> **Exercise aim**: Transcribe the data below verbatim from the line with "brown cross: (70, 88) -> (73, 112), moved" to the line with "gray star: (144, 95) -> (176, 141), moved". Include both of those lines.

> **Data**:
_ _ _ _ _

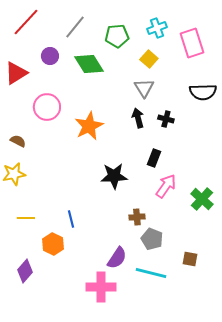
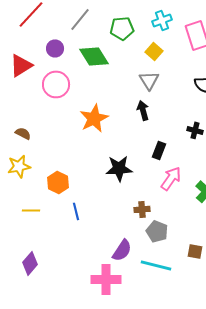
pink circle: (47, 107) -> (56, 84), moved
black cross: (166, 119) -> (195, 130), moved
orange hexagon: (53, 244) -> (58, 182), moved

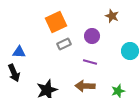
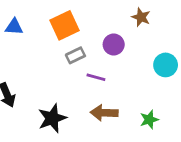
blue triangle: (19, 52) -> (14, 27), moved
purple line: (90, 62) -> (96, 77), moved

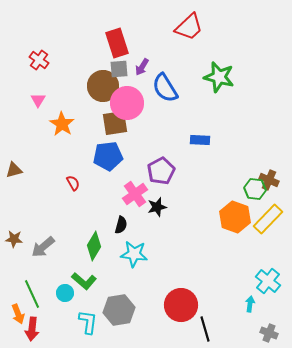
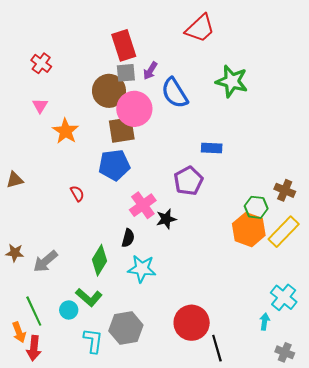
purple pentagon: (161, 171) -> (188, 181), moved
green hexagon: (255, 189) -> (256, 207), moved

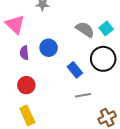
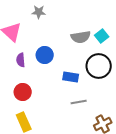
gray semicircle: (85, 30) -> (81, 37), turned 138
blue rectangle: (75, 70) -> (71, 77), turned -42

_ _ _ _ _

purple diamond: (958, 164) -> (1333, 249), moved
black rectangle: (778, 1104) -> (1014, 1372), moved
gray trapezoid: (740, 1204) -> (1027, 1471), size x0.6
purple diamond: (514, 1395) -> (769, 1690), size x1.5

_ _ _ _ _

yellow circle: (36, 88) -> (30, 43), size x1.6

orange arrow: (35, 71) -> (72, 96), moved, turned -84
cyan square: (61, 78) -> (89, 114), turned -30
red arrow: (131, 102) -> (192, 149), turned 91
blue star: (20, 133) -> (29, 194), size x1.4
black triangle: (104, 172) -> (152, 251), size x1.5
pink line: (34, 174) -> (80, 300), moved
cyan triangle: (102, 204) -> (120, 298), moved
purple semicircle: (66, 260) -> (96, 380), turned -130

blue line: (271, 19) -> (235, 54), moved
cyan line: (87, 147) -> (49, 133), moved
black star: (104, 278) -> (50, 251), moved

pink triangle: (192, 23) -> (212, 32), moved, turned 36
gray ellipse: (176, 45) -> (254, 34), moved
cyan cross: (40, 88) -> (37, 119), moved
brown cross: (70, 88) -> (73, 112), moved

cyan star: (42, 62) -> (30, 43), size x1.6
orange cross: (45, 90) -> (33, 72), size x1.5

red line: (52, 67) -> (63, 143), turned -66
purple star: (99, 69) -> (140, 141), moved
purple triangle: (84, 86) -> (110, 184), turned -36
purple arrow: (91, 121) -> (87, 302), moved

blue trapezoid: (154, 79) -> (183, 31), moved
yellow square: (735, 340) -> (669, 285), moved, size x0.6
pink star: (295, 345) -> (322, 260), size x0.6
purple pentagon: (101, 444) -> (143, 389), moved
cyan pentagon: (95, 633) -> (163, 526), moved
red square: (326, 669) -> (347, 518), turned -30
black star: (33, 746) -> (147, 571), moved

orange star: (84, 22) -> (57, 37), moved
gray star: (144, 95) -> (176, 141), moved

_ _ _ _ _

> **Answer to this task**:
brown cross: (70, 88) -> (73, 112), moved

cyan star: (42, 62) -> (30, 43), size x1.6
orange cross: (45, 90) -> (33, 72), size x1.5

red line: (52, 67) -> (63, 143), turned -66
purple star: (99, 69) -> (140, 141), moved
purple triangle: (84, 86) -> (110, 184), turned -36
purple arrow: (91, 121) -> (87, 302), moved

blue trapezoid: (154, 79) -> (183, 31), moved
yellow square: (735, 340) -> (669, 285), moved, size x0.6
pink star: (295, 345) -> (322, 260), size x0.6
purple pentagon: (101, 444) -> (143, 389), moved
cyan pentagon: (95, 633) -> (163, 526), moved
red square: (326, 669) -> (347, 518), turned -30
black star: (33, 746) -> (147, 571), moved

orange star: (84, 22) -> (57, 37), moved
gray star: (144, 95) -> (176, 141), moved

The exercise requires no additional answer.